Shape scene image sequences
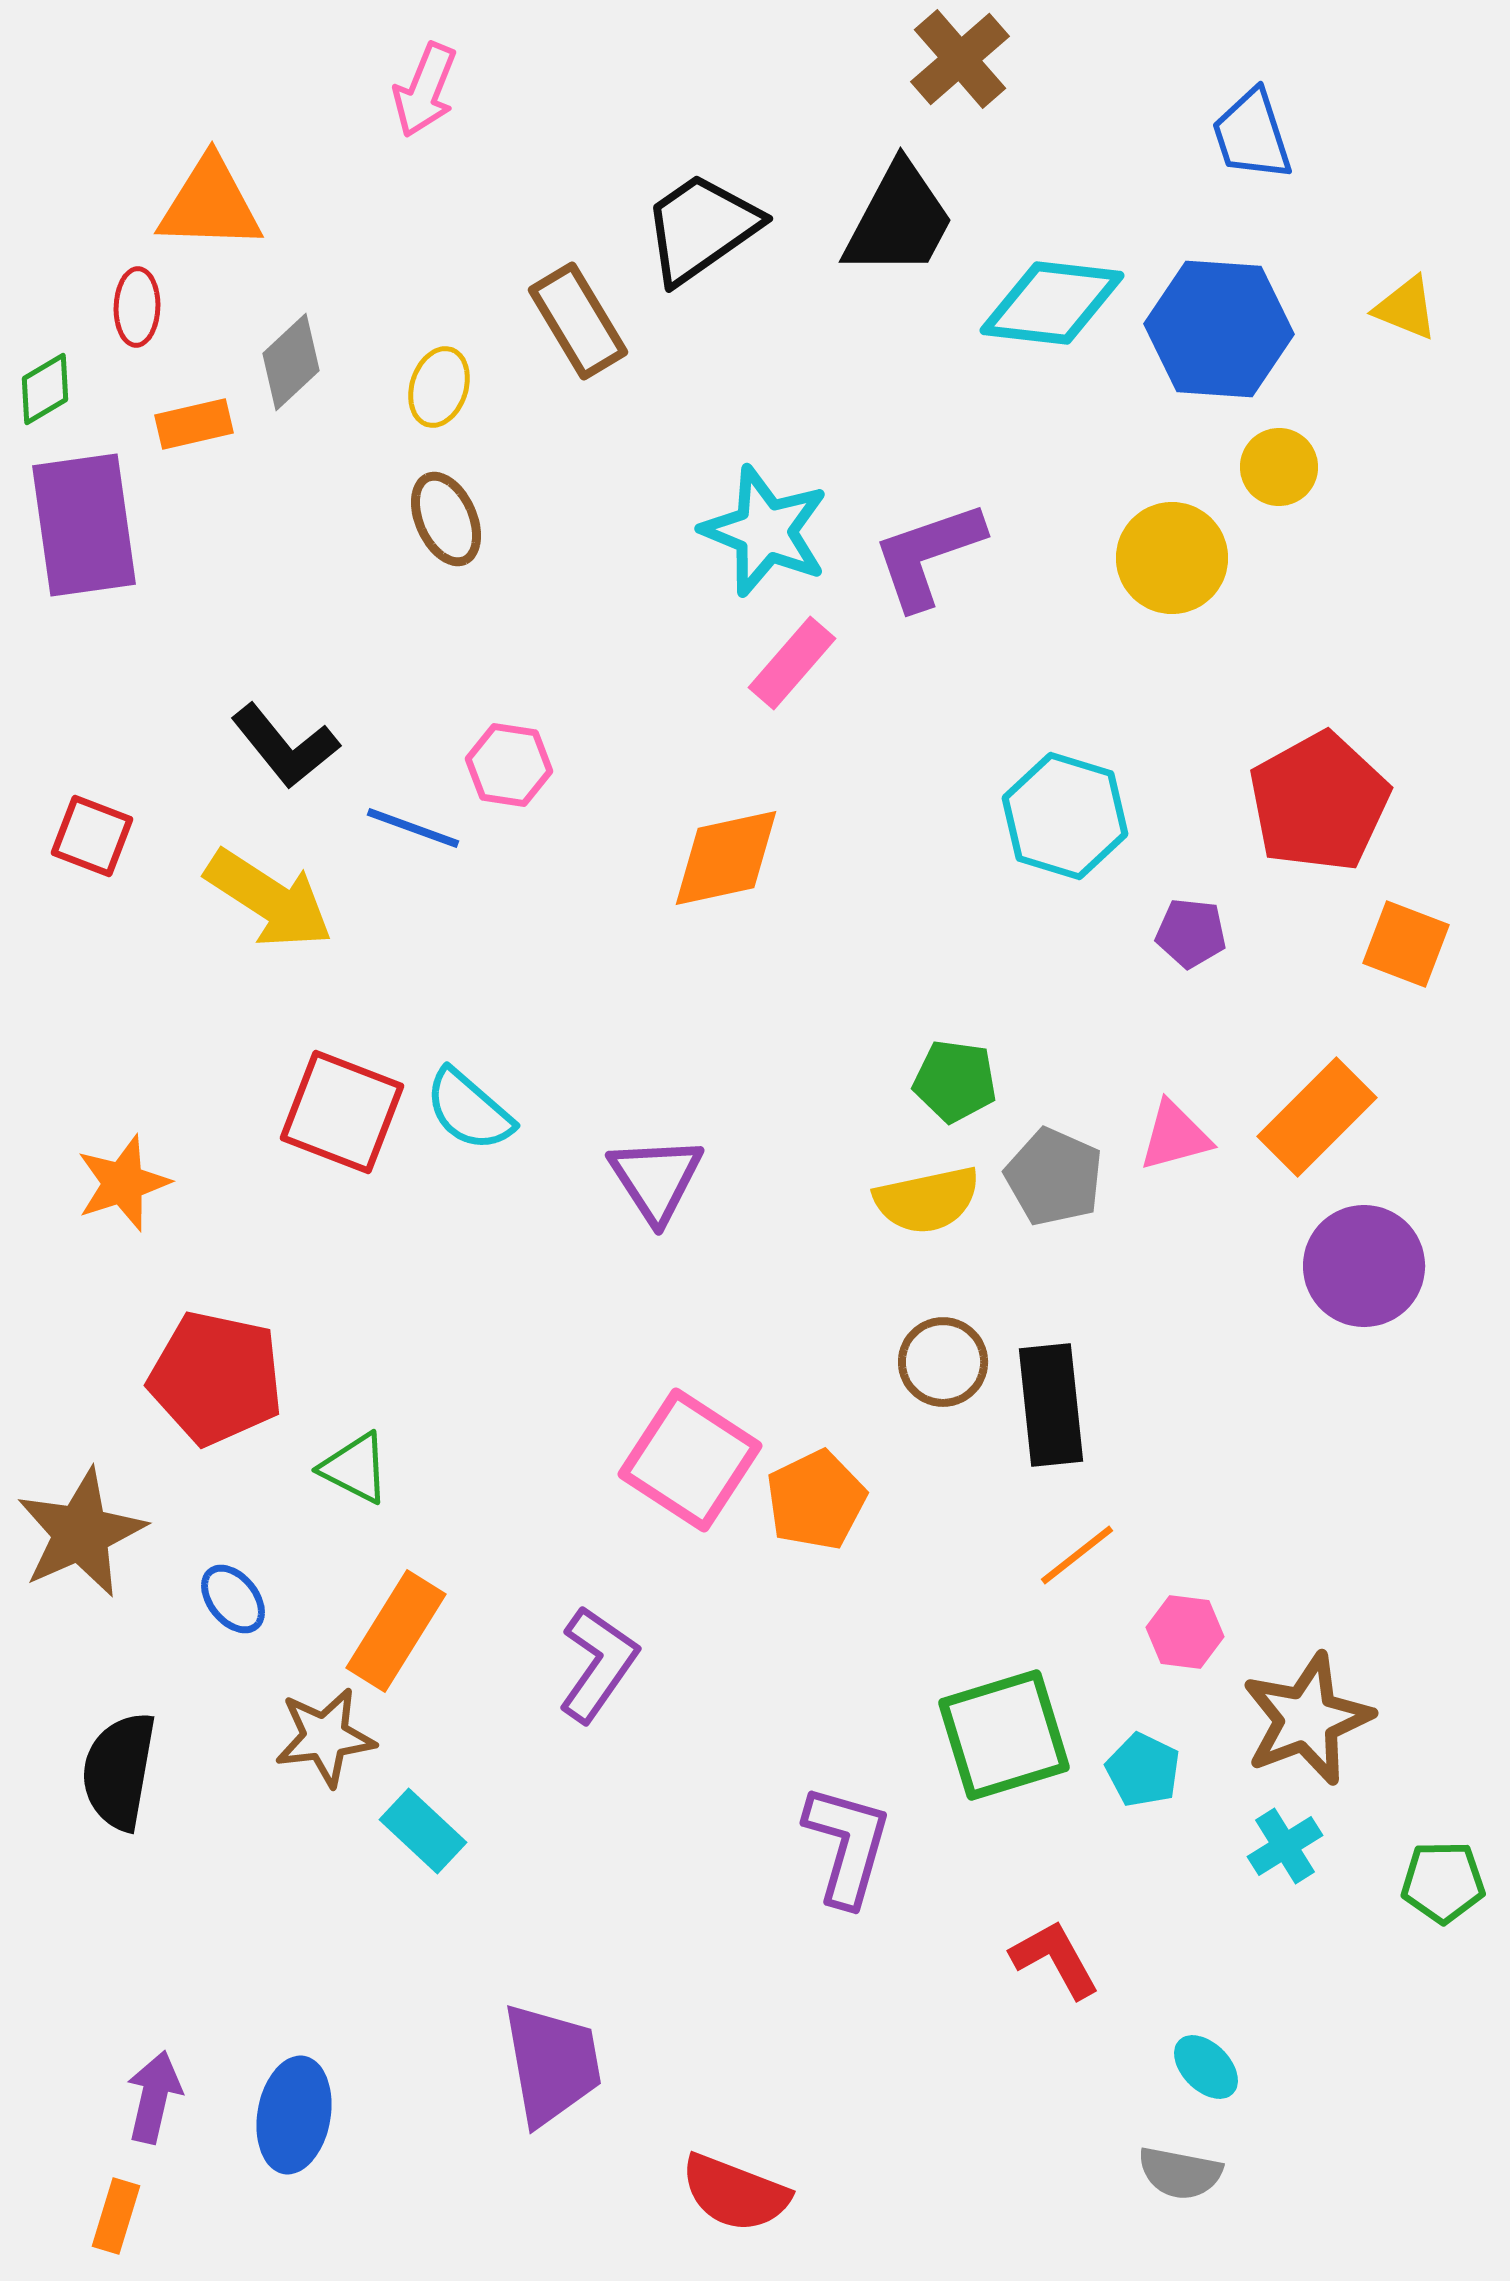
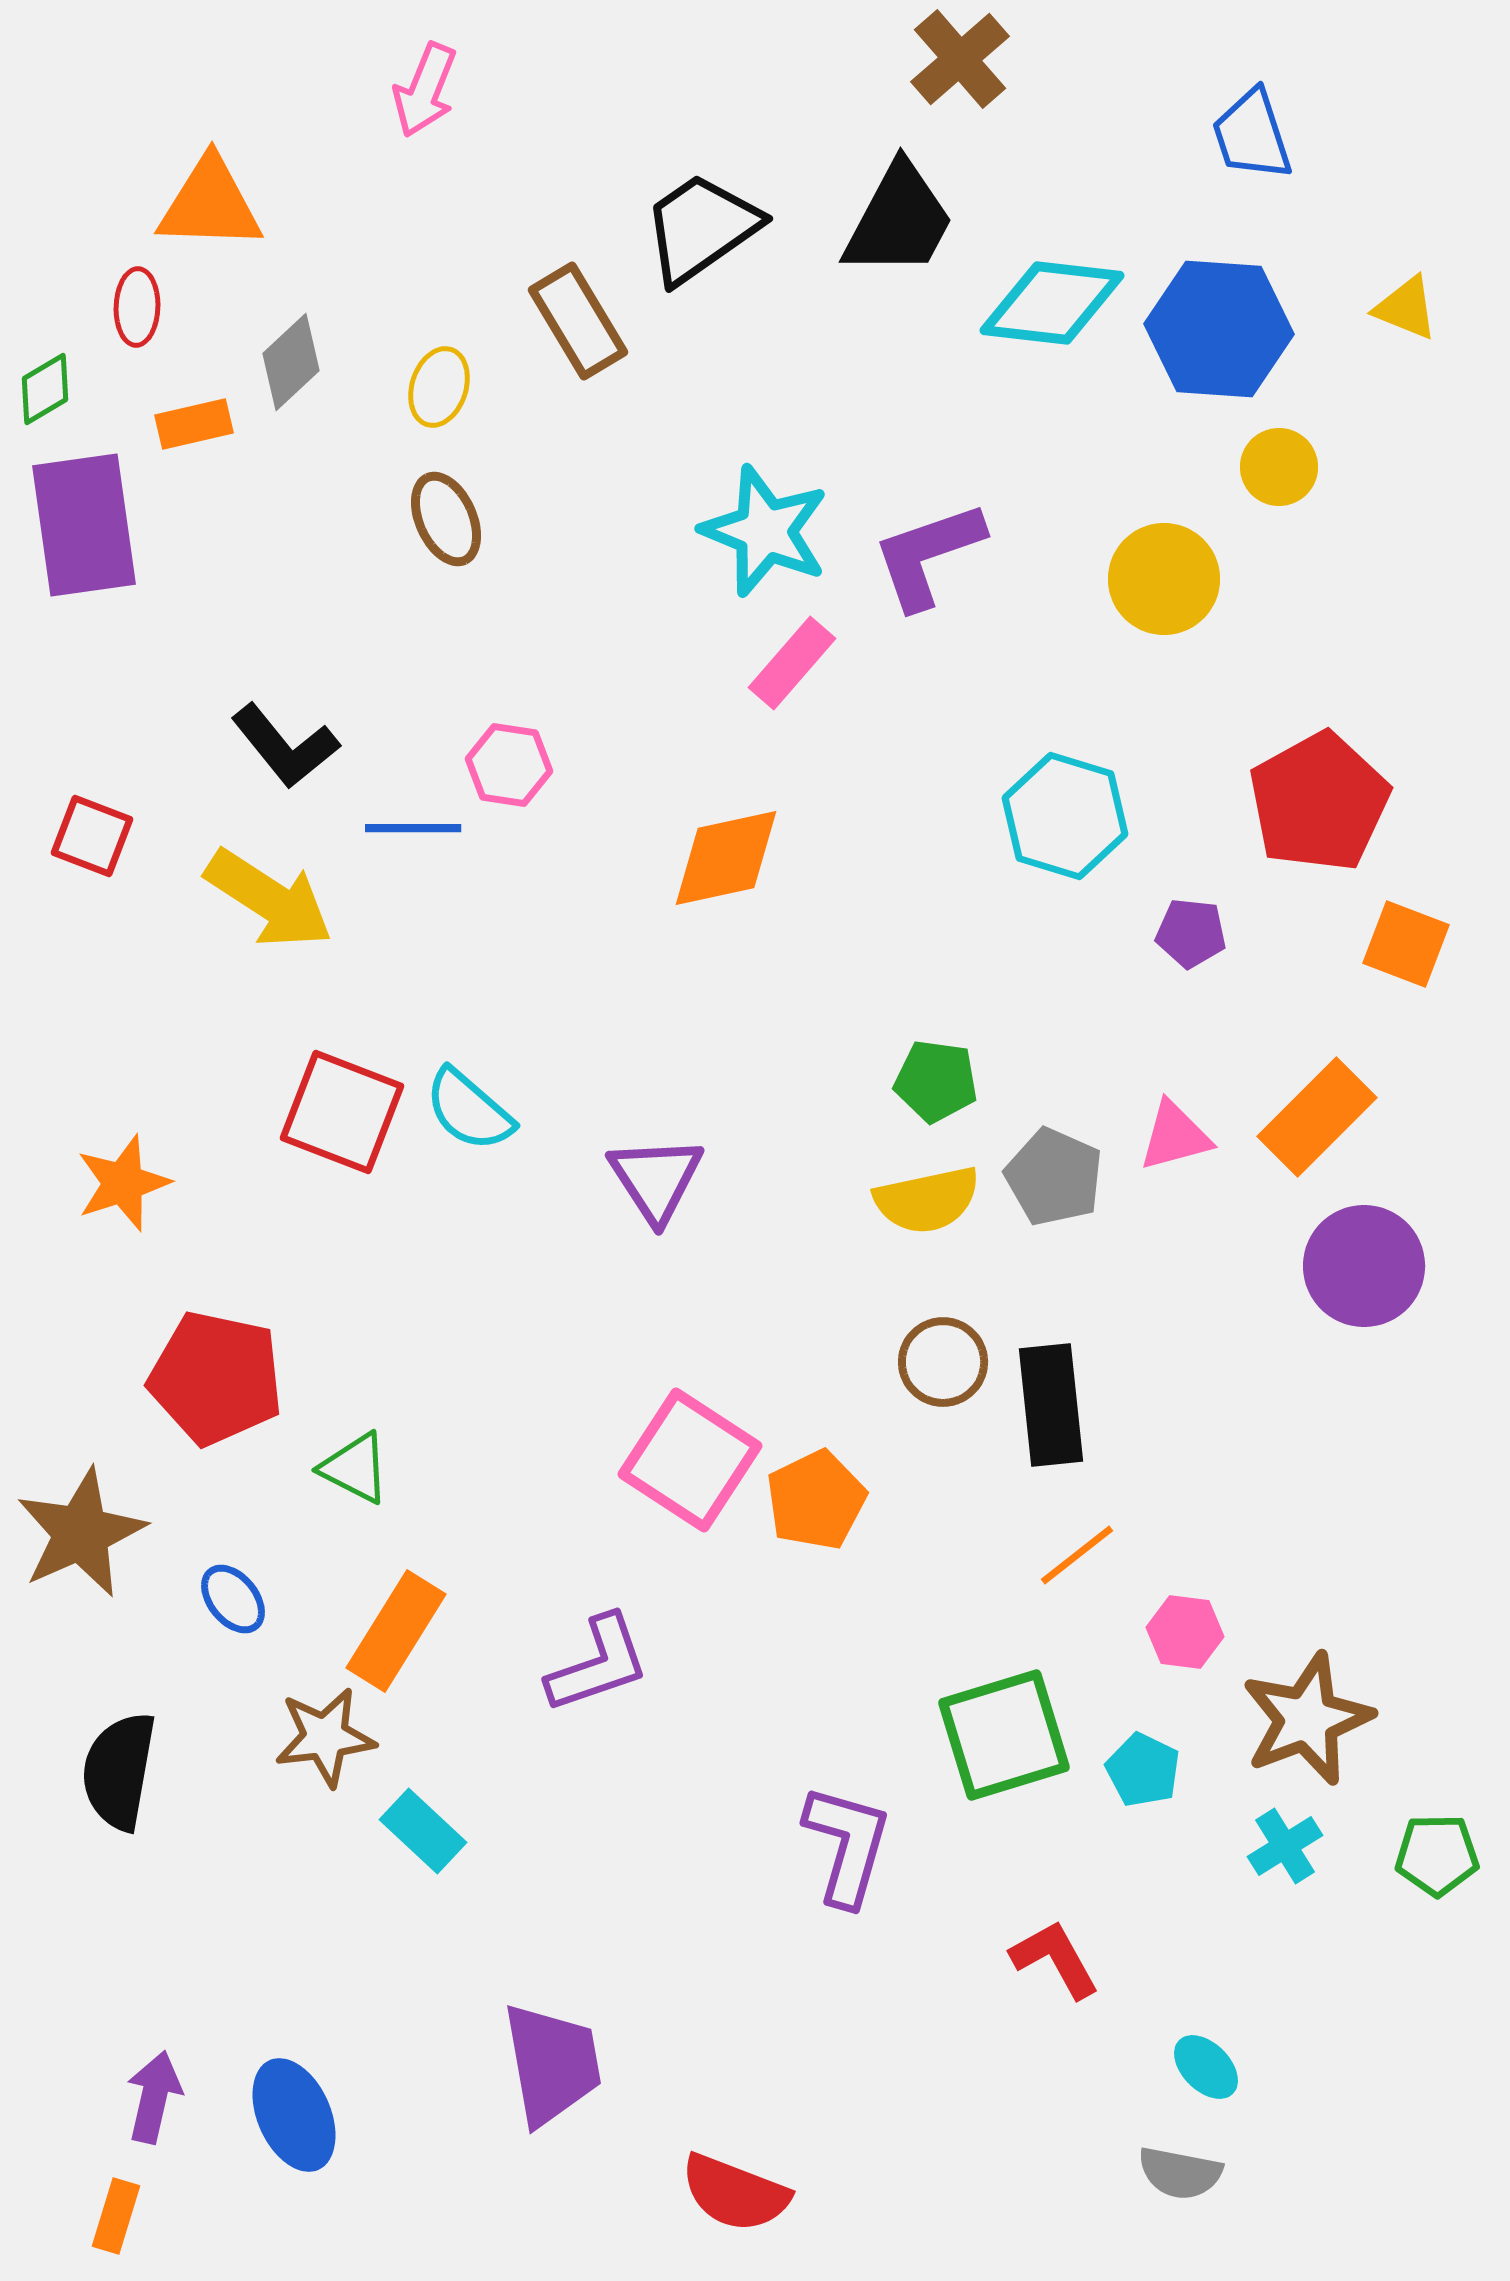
yellow circle at (1172, 558): moved 8 px left, 21 px down
blue line at (413, 828): rotated 20 degrees counterclockwise
green pentagon at (955, 1081): moved 19 px left
purple L-shape at (598, 1664): rotated 36 degrees clockwise
green pentagon at (1443, 1882): moved 6 px left, 27 px up
blue ellipse at (294, 2115): rotated 34 degrees counterclockwise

▶ **What you are asked to do**: What you give back should be the lines from the one with "green pentagon at (1443, 1882): moved" to the end of the data, copied exactly, both ends included.

▶ **Expected output**:
green pentagon at (1443, 1882): moved 6 px left, 27 px up
blue ellipse at (294, 2115): rotated 34 degrees counterclockwise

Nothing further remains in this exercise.